=== Records shown ===
☆ ☆ ☆ ☆ ☆ ☆ ☆
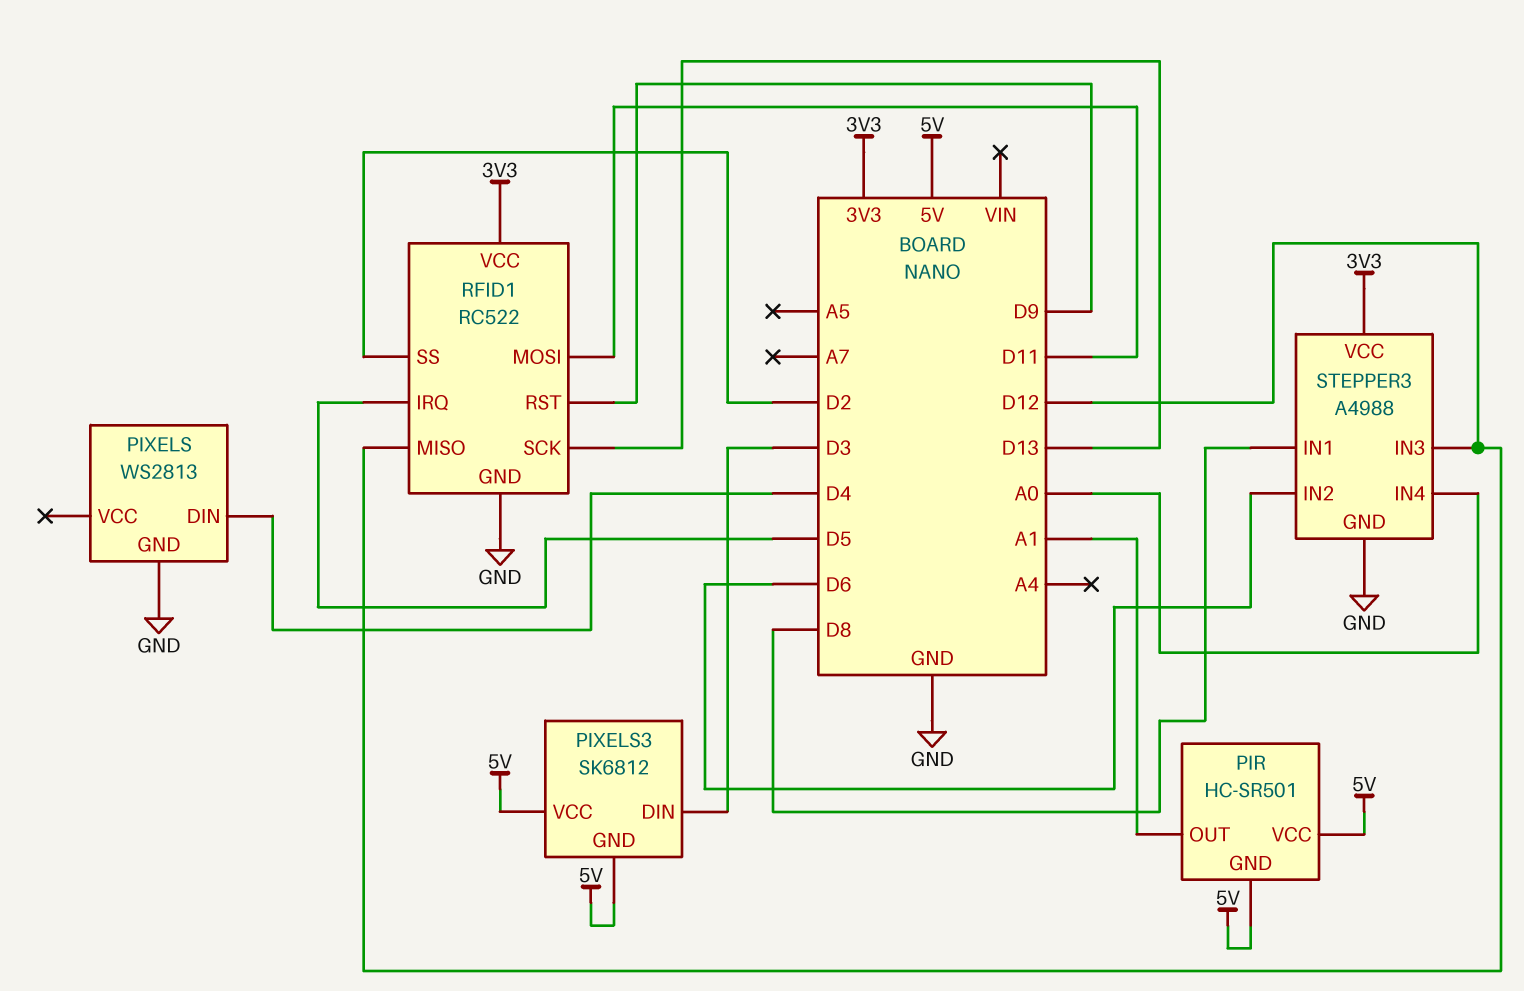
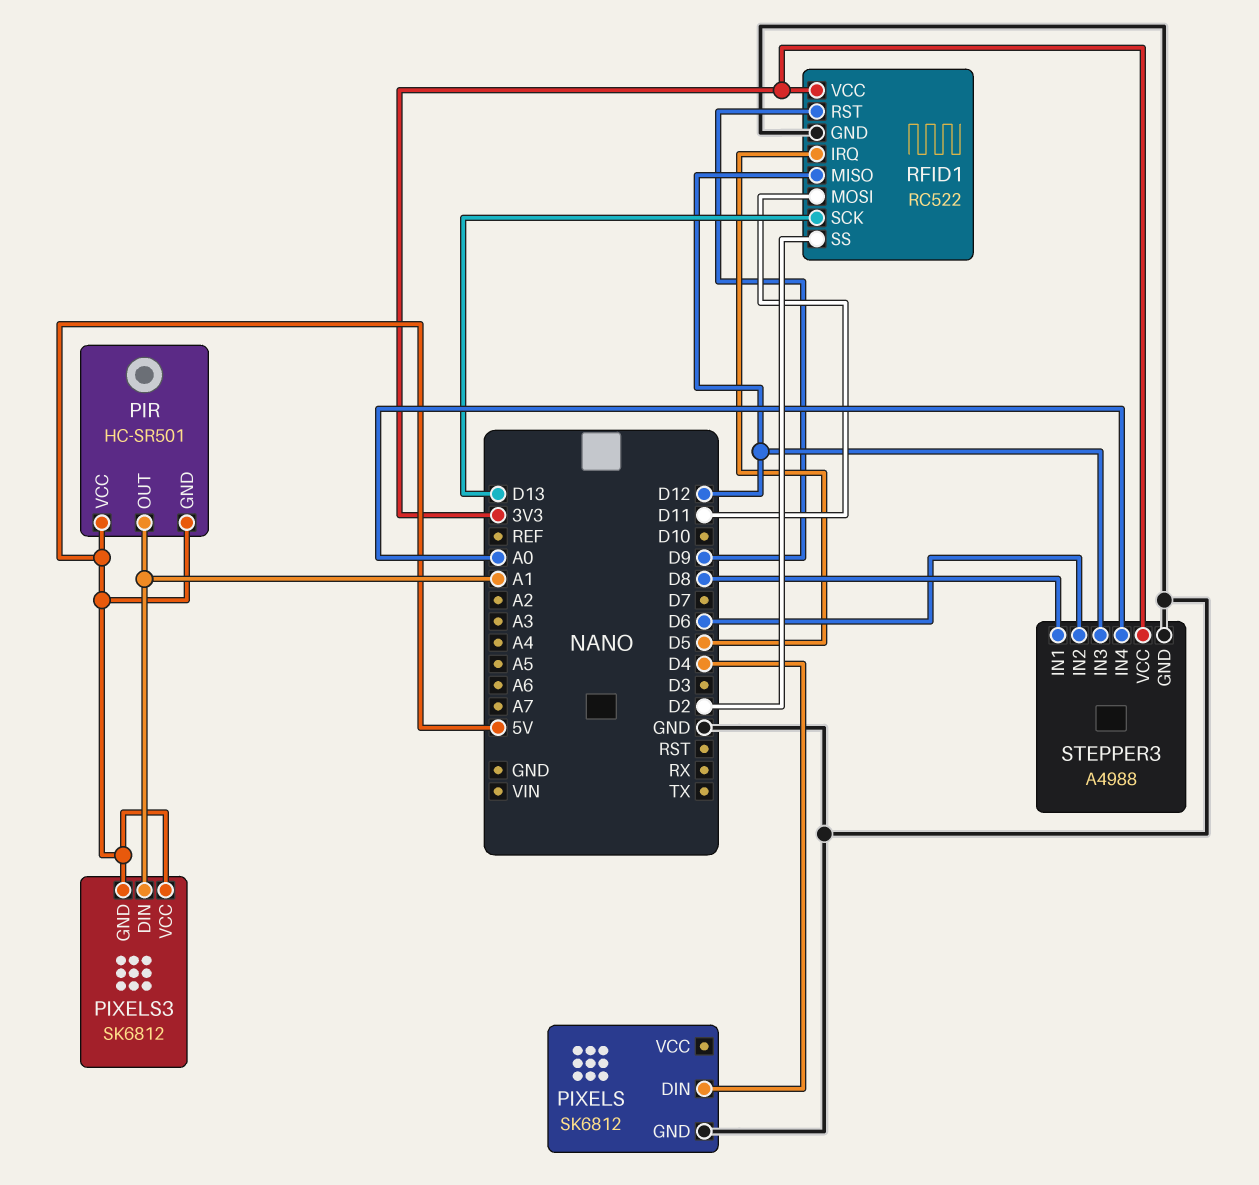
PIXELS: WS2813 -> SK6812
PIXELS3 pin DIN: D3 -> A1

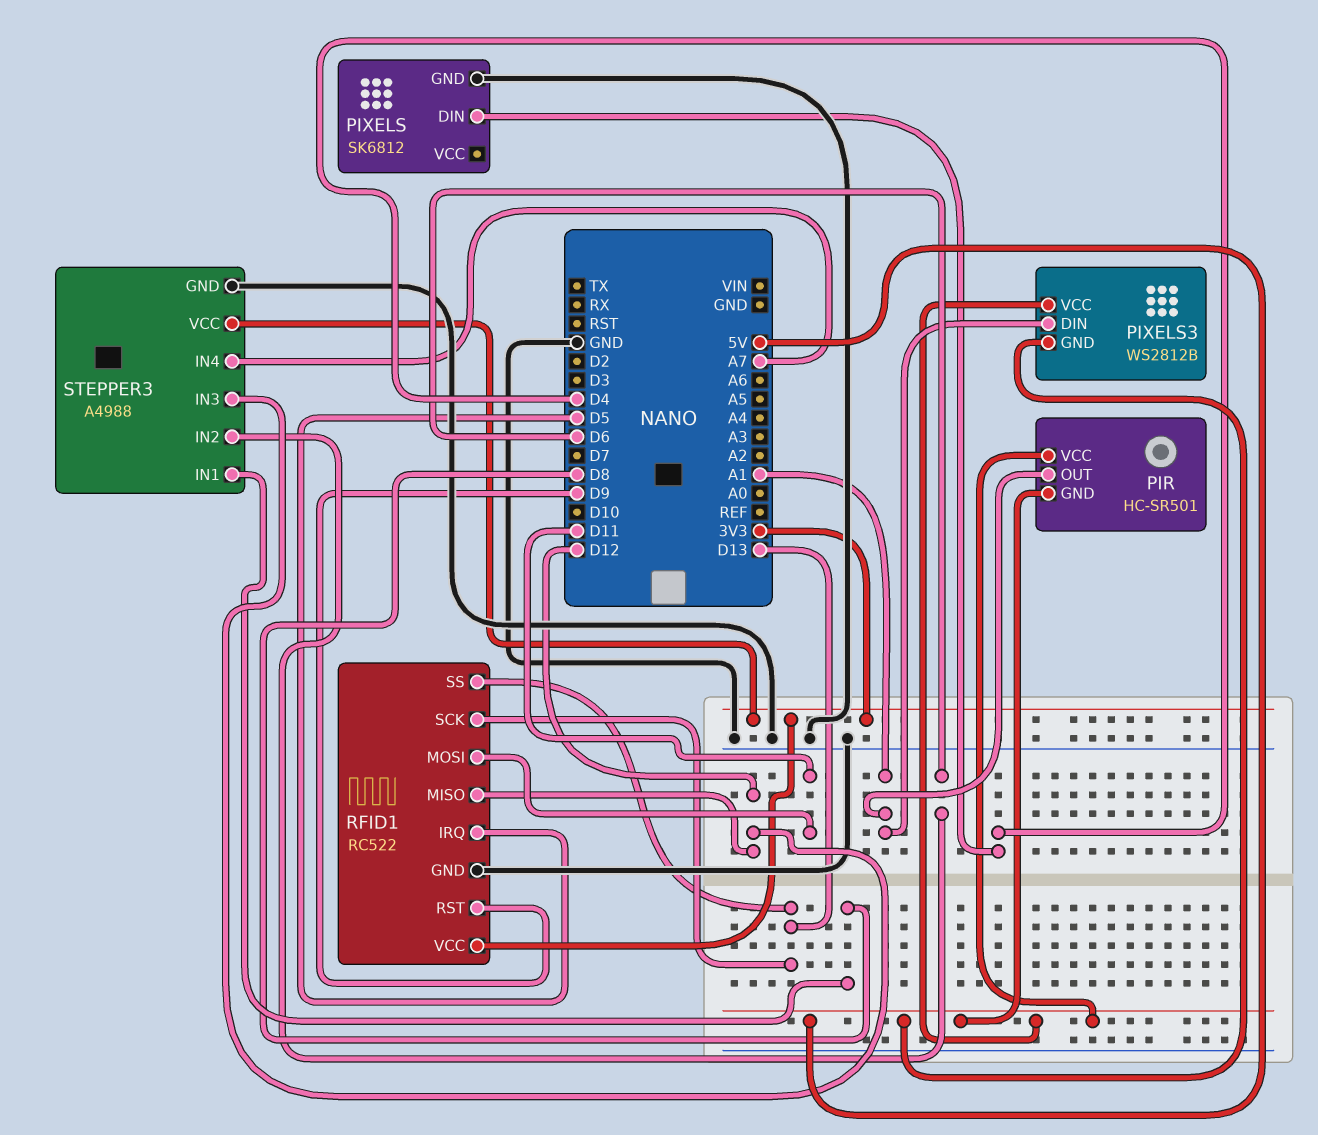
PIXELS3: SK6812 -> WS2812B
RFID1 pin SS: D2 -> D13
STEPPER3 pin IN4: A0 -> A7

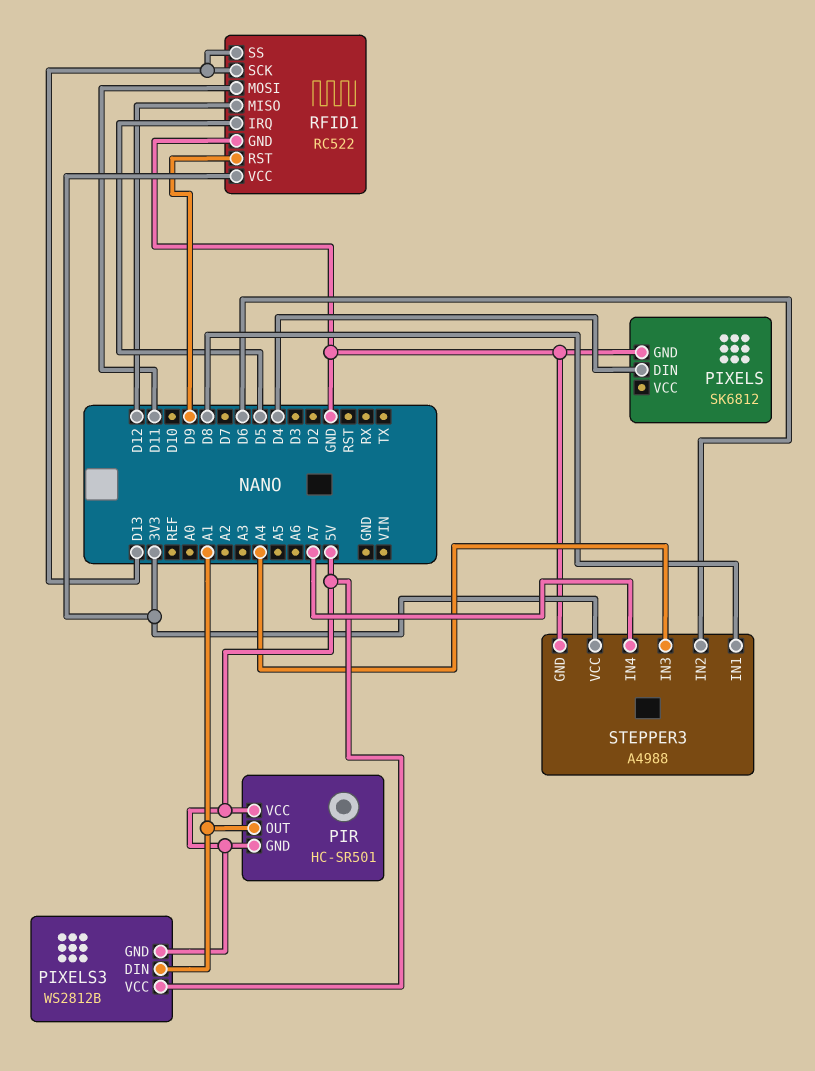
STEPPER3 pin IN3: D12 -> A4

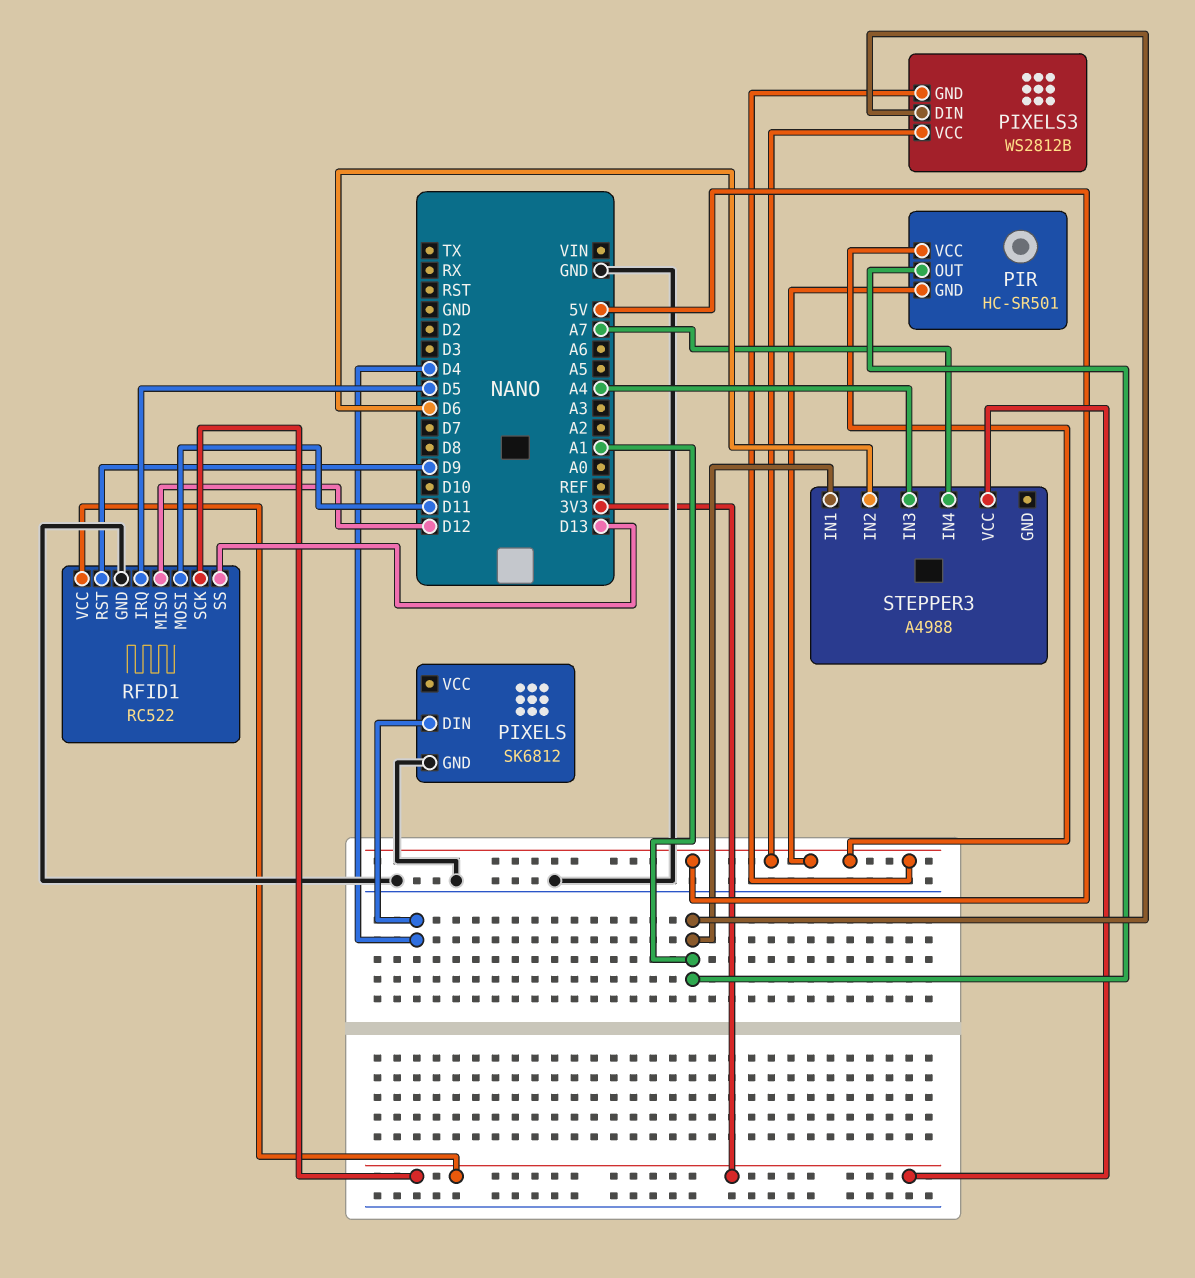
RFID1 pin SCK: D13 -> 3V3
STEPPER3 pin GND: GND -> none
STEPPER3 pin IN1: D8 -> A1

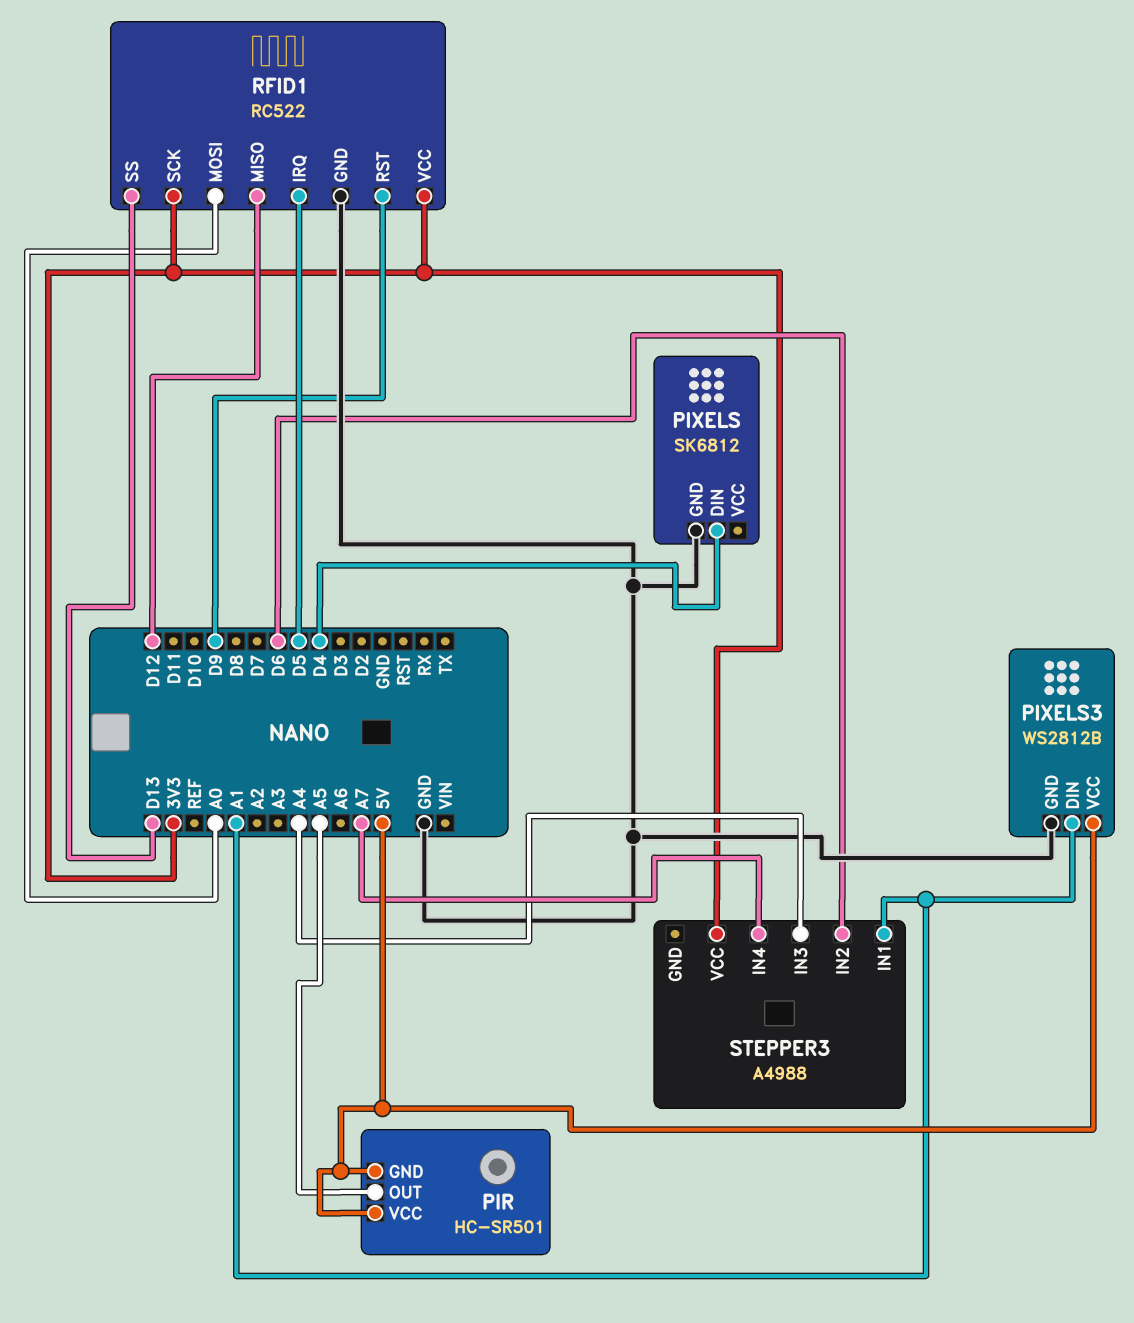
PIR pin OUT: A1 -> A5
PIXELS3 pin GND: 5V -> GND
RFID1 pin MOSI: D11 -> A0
☆ ☆ ☆ ☆ ☆ ☆ ☆
=== Task statement ===
From the first line to the last, repeat the data above exactly and leave the pictures out.

=== Expected answer ===
PIXELS: WS2813 -> SK6812
PIXELS3 pin DIN: D3 -> A1

PIXELS3: SK6812 -> WS2812B
RFID1 pin SS: D2 -> D13
STEPPER3 pin IN4: A0 -> A7

STEPPER3 pin IN3: D12 -> A4

RFID1 pin SCK: D13 -> 3V3
STEPPER3 pin GND: GND -> none
STEPPER3 pin IN1: D8 -> A1

PIR pin OUT: A1 -> A5
PIXELS3 pin GND: 5V -> GND
RFID1 pin MOSI: D11 -> A0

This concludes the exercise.